*ASSIGNMENT*
Give back the records below verbatim, please, but without a single image.

[Dataset excerpts]
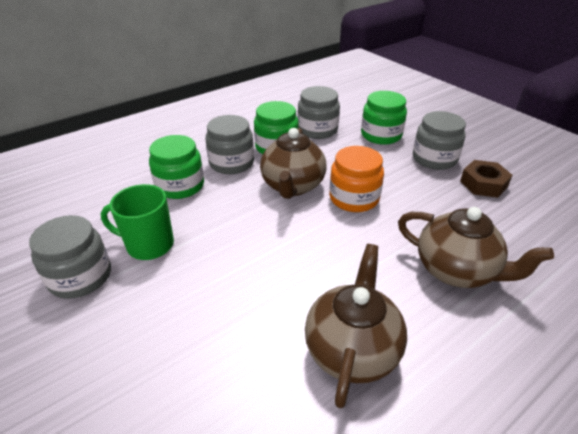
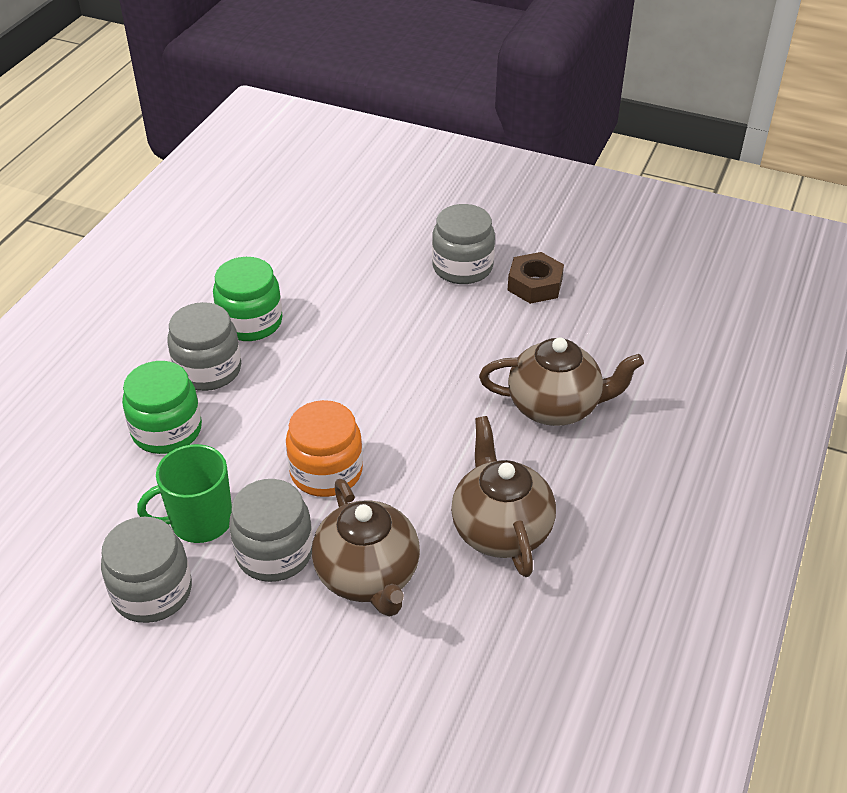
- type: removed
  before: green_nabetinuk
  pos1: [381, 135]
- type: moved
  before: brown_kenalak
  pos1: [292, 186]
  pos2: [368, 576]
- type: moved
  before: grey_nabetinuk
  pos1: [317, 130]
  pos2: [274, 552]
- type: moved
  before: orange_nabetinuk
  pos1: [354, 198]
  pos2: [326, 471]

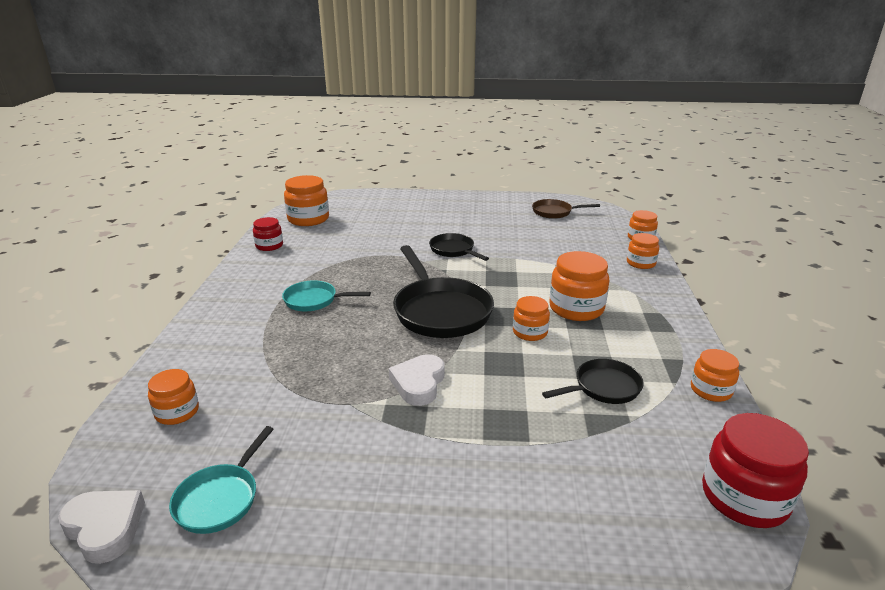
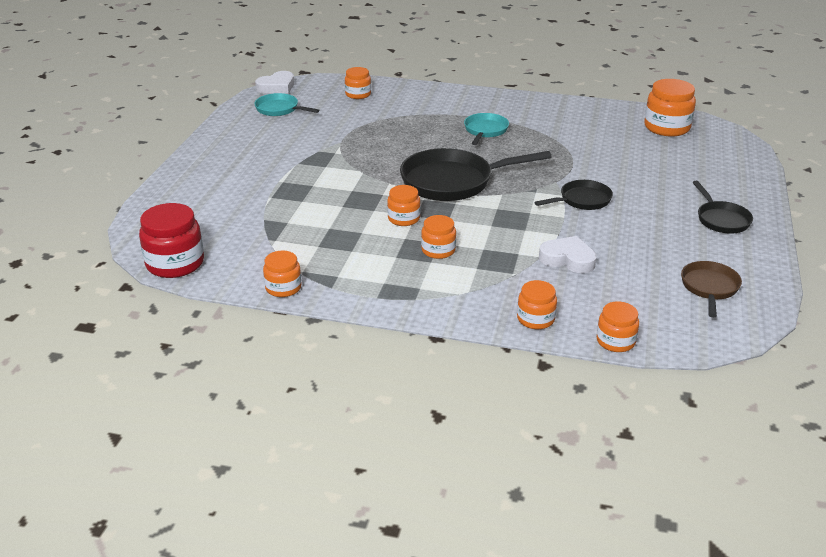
- type: removed
  before: red_nabetinuk
  pos1: [269, 246]
- type: moved
  before: white_vinusuke
  pos1: [418, 383]
  pos2: [568, 259]
- type: moved
  before: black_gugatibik
  pos1: [603, 387]
  pos2: [721, 219]
- type: resized
  before: orange_nabetinuk
  pos1: [576, 308]
  pos2: [438, 250]
  scale: 0.6

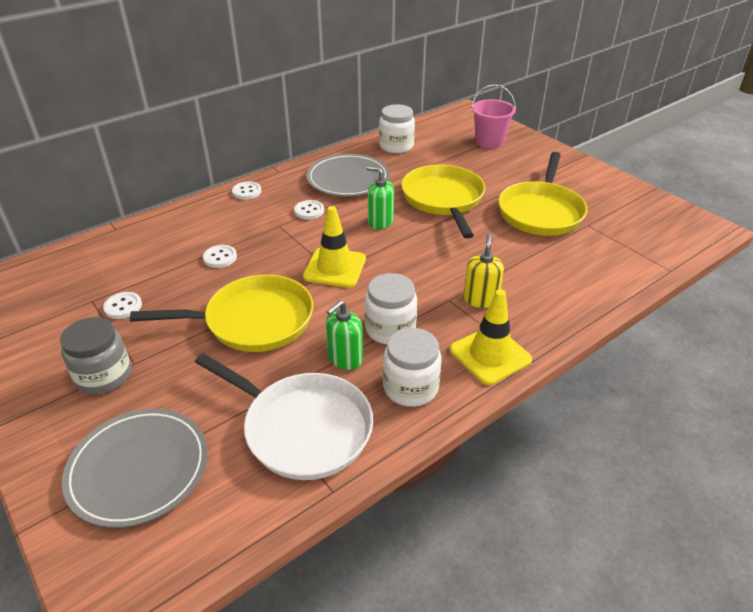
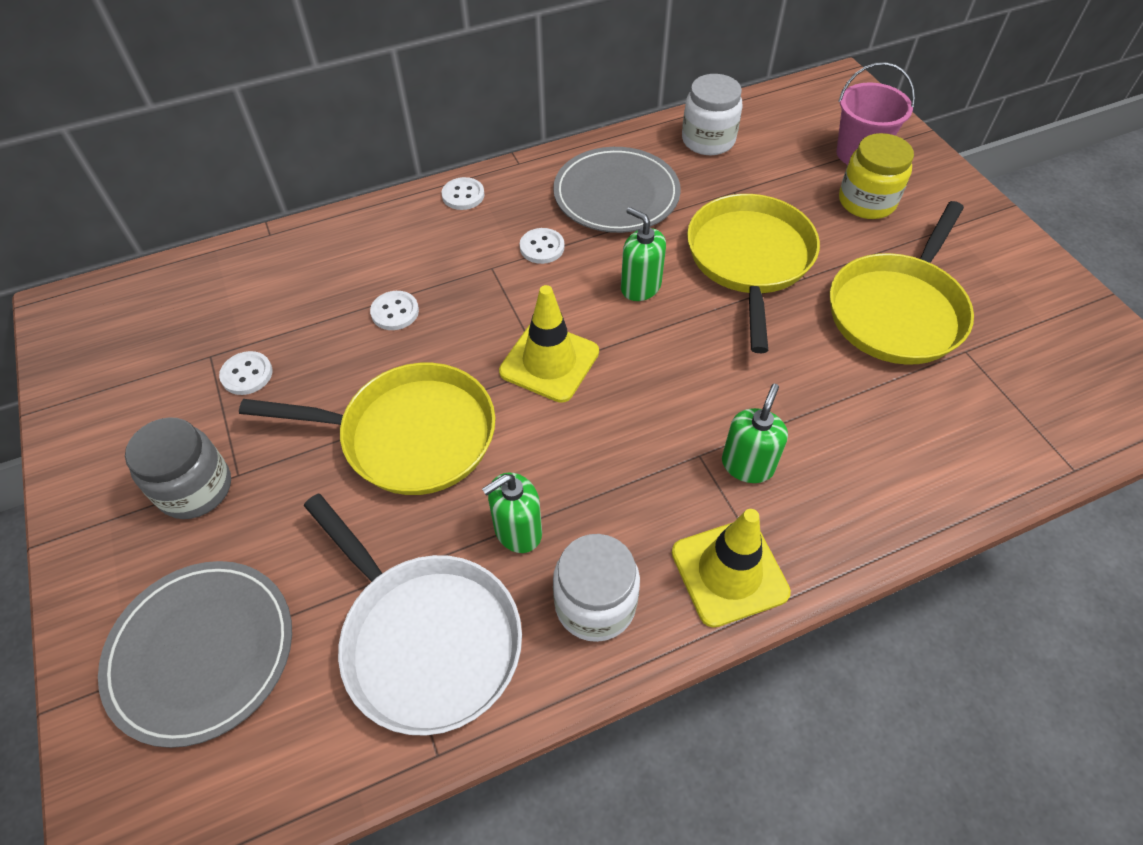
- type: removed
  before: white_nabetinuk
  pos1: [390, 329]
- type: added
  after: yellow_nabetinuk
  pos2: [866, 202]
- type: recoloured
  before: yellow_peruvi
  after: green_peruvi
  pos1: [480, 299]
  pos2: [747, 465]

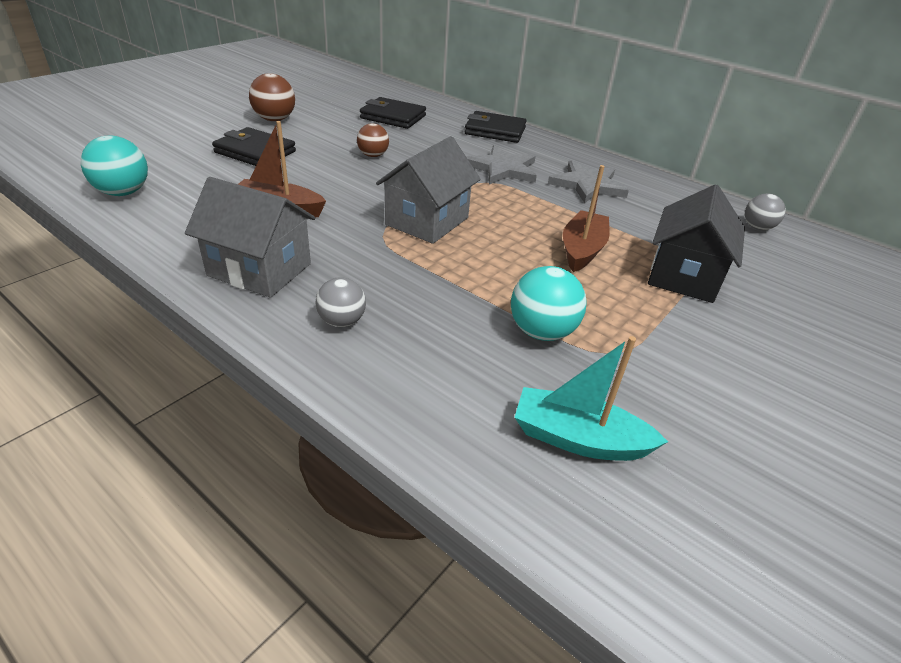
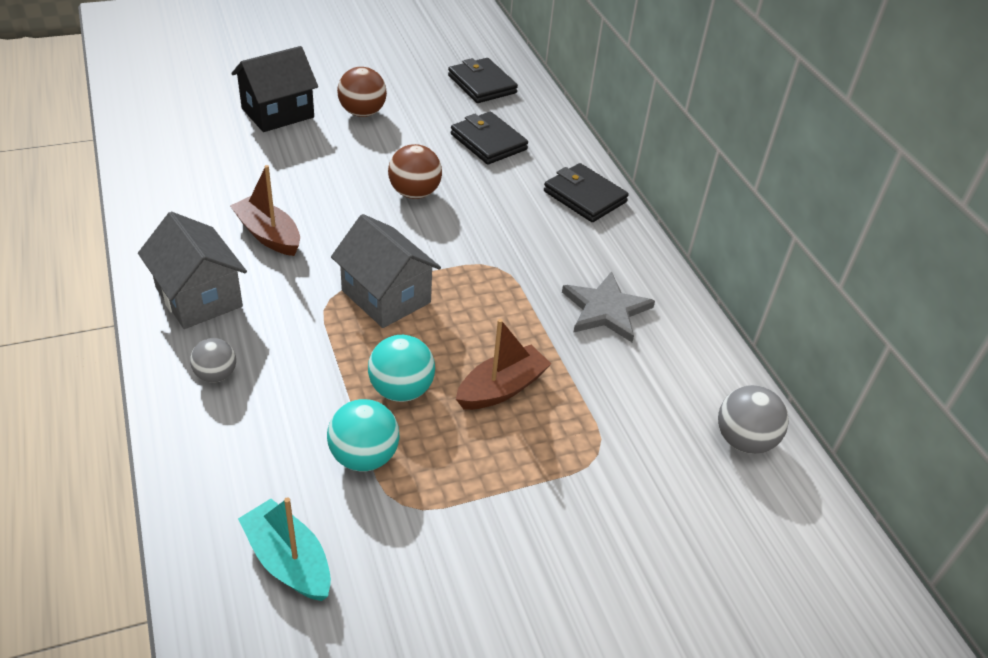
- type: removed
  before: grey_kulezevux
  pos1: [502, 169]
- type: moved
  before: turquoise_fopivivax
  pos1: [123, 192]
  pos2: [401, 390]
- type: moved
  before: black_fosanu
  pos1: [255, 152]
  pos2: [482, 84]
- type: moved
  before: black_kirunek
  pos1: [684, 275]
  pos2: [278, 113]
- type: turned
  before: grey_kirunek
  pos1: [427, 221]
  pos2: [386, 296]
  turn: 75
- type: resized
  before: brown_fopivivax
  pos1: [373, 155]
  pos2: [414, 193]
  scale: 1.51
- type: resized
  before: grey_fopivivax
  pos1: [757, 227]
  pos2: [744, 440]
  scale: 1.51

*THE ANSWER*
- type: removed
  before: green_nabetinuk
  pos1: [381, 135]
- type: moved
  before: brown_kenalak
  pos1: [292, 186]
  pos2: [368, 576]
- type: moved
  before: grey_nabetinuk
  pos1: [317, 130]
  pos2: [274, 552]
- type: moved
  before: orange_nabetinuk
  pos1: [354, 198]
  pos2: [326, 471]

- type: removed
  before: red_nabetinuk
  pos1: [269, 246]
- type: moved
  before: white_vinusuke
  pos1: [418, 383]
  pos2: [568, 259]
- type: moved
  before: black_gugatibik
  pos1: [603, 387]
  pos2: [721, 219]
- type: resized
  before: orange_nabetinuk
  pos1: [576, 308]
  pos2: [438, 250]
  scale: 0.6

- type: removed
  before: white_nabetinuk
  pos1: [390, 329]
- type: added
  after: yellow_nabetinuk
  pos2: [866, 202]
- type: recoloured
  before: yellow_peruvi
  after: green_peruvi
  pos1: [480, 299]
  pos2: [747, 465]

- type: removed
  before: grey_kulezevux
  pos1: [502, 169]
- type: moved
  before: turquoise_fopivivax
  pos1: [123, 192]
  pos2: [401, 390]
- type: moved
  before: black_fosanu
  pos1: [255, 152]
  pos2: [482, 84]
- type: moved
  before: black_kirunek
  pos1: [684, 275]
  pos2: [278, 113]
- type: turned
  before: grey_kirunek
  pos1: [427, 221]
  pos2: [386, 296]
  turn: 75
- type: resized
  before: brown_fopivivax
  pos1: [373, 155]
  pos2: [414, 193]
  scale: 1.51
- type: resized
  before: grey_fopivivax
  pos1: [757, 227]
  pos2: [744, 440]
  scale: 1.51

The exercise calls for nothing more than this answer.